RAW DATA -

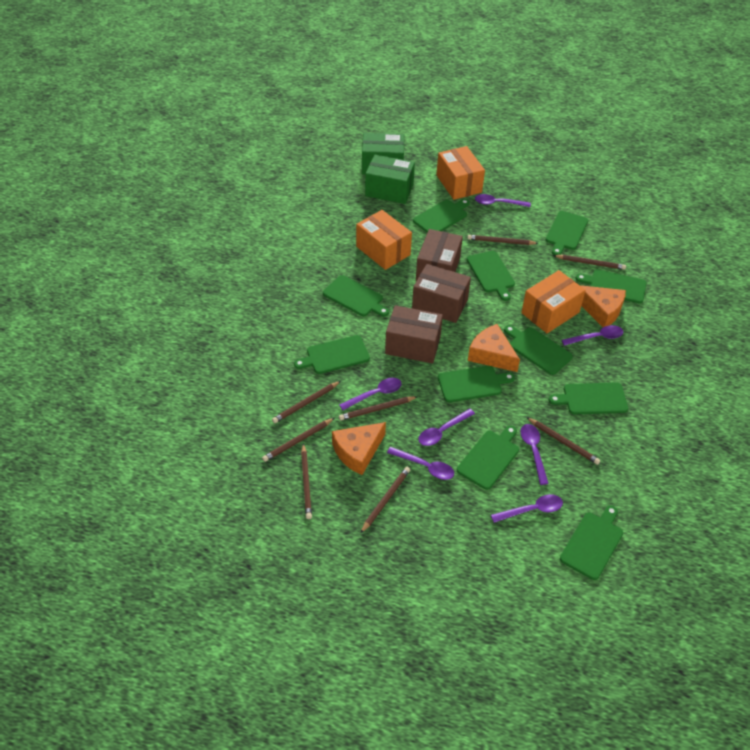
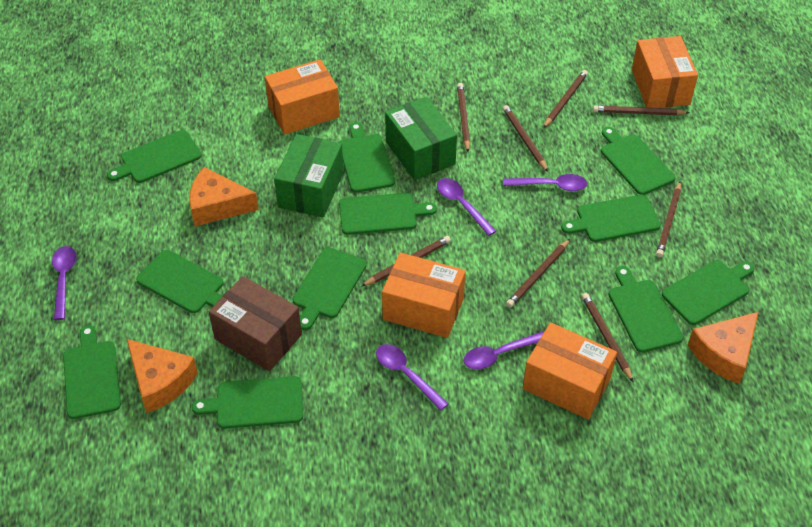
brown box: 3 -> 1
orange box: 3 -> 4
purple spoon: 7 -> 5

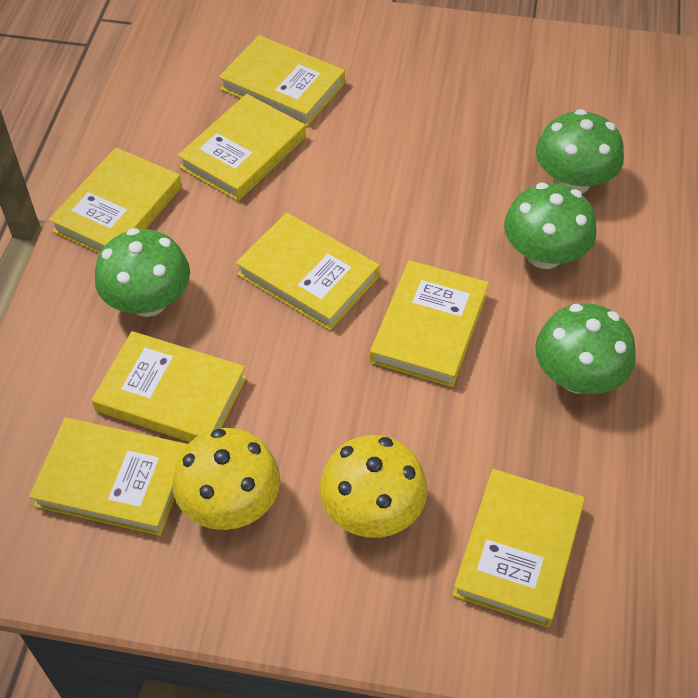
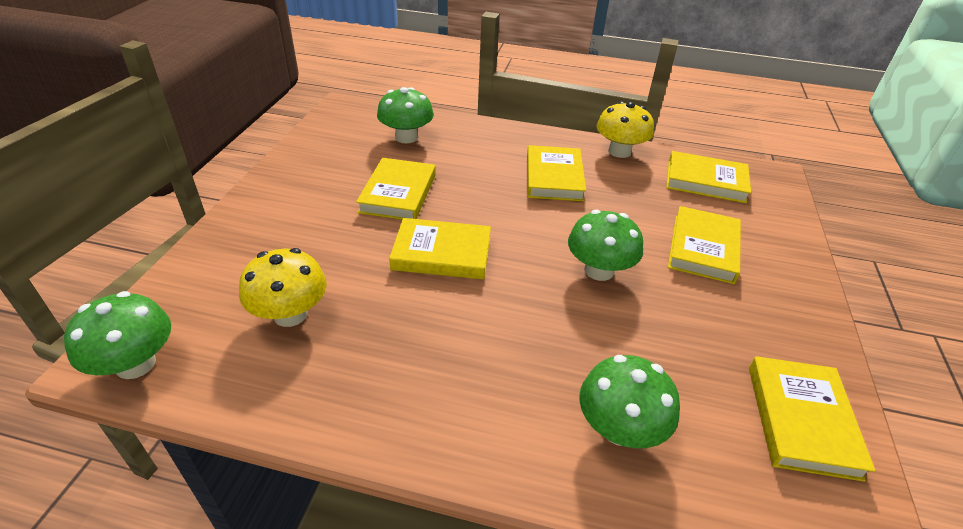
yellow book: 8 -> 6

PROBLEM REQUIREMENTS -
All of the material should be reproduced exactly, apart from the pictures.

ANSWER SECTION -
brown box: 3 -> 1
orange box: 3 -> 4
purple spoon: 7 -> 5

yellow book: 8 -> 6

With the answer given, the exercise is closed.